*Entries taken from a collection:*
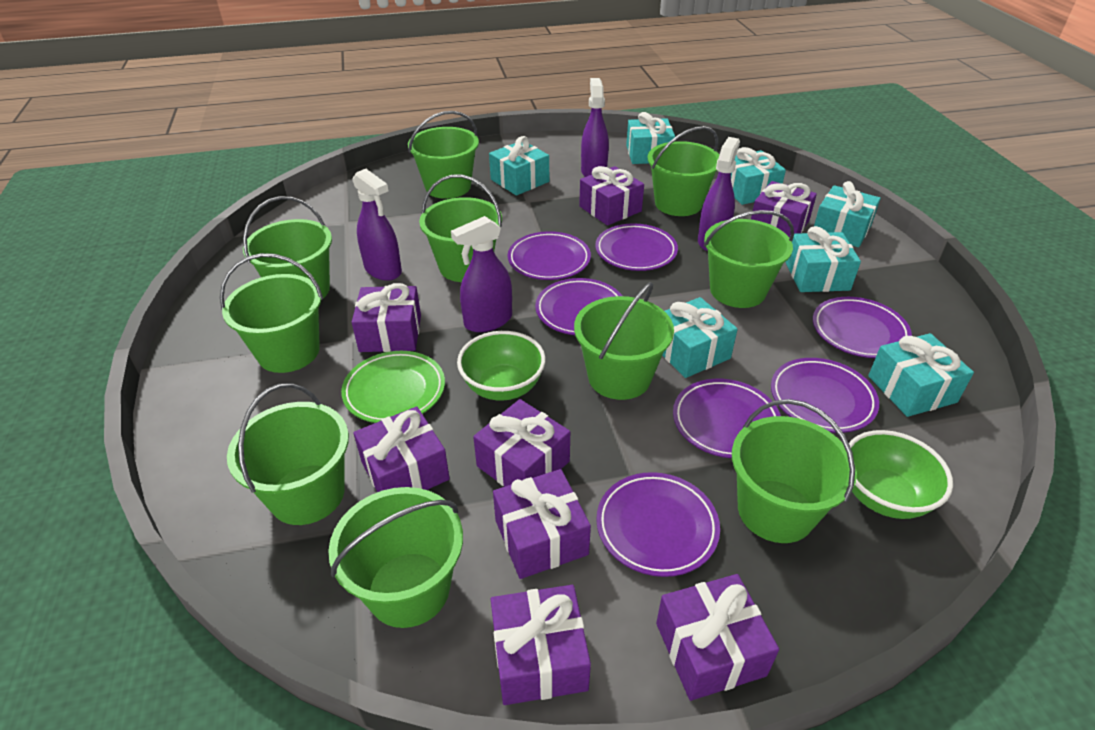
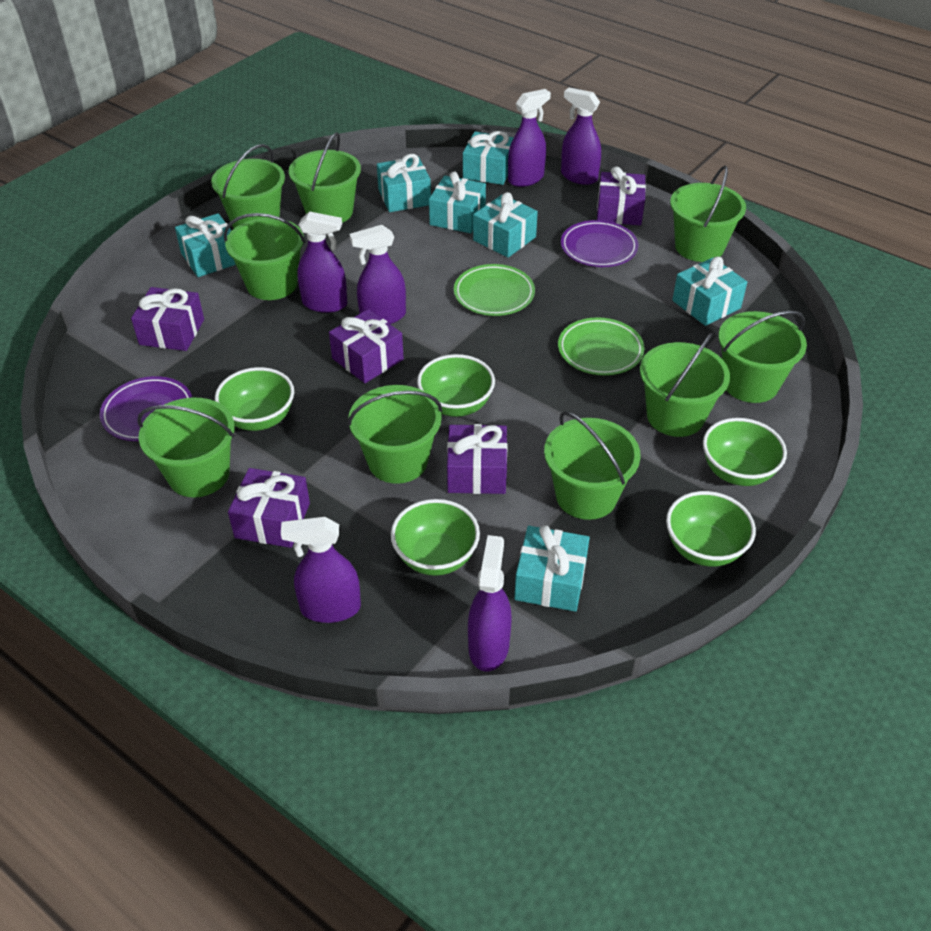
green bowl: 2 -> 5
green bucket: 10 -> 9
green plate: 1 -> 2
purple gift: 8 -> 5
purple plate: 7 -> 2
purple spray bottle: 4 -> 6

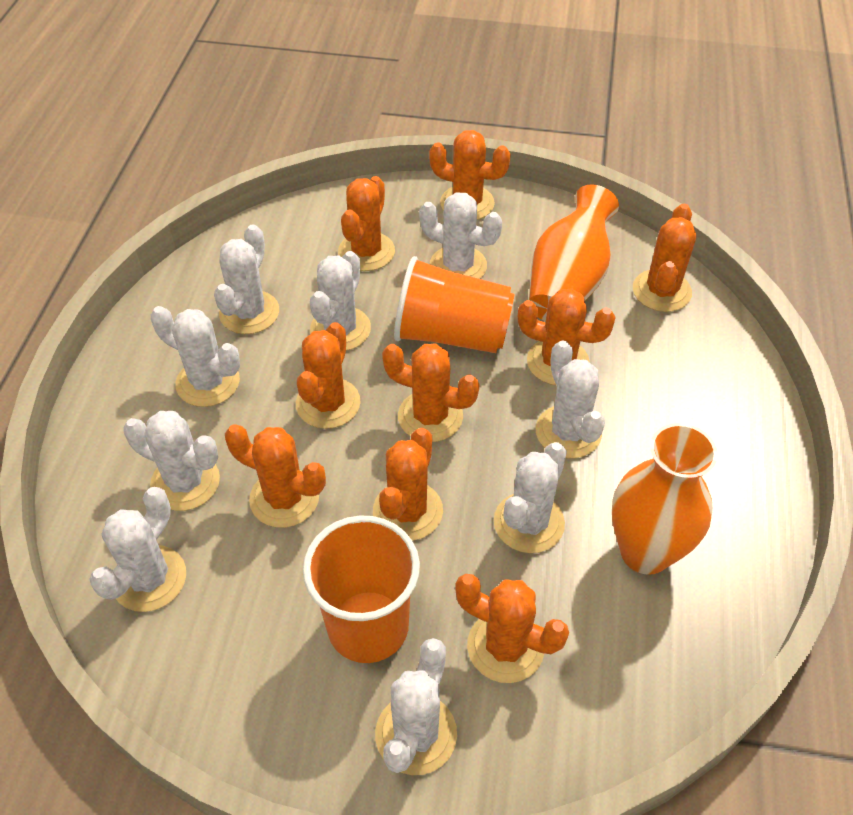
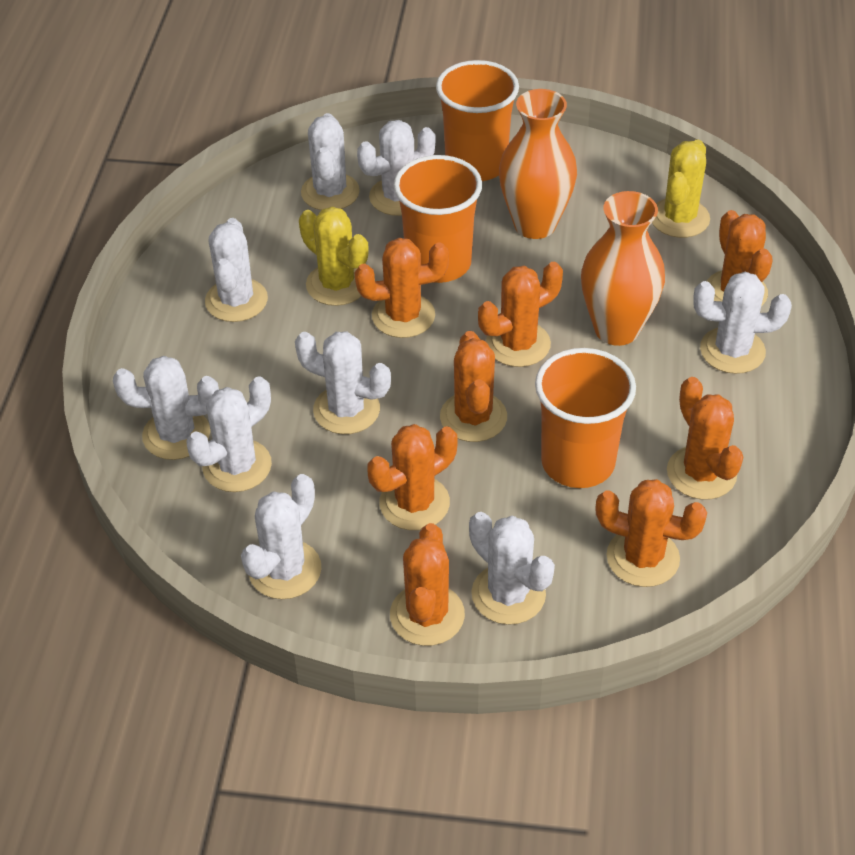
orange cactus: 9 -> 8
orange cup: 2 -> 3
yellow cactus: 0 -> 2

*Your assignment:* Look over the records above, and wherever a line contains the string "purple", copy that line.

*Exercise solution:*
purple gift: 8 -> 5
purple plate: 7 -> 2
purple spray bottle: 4 -> 6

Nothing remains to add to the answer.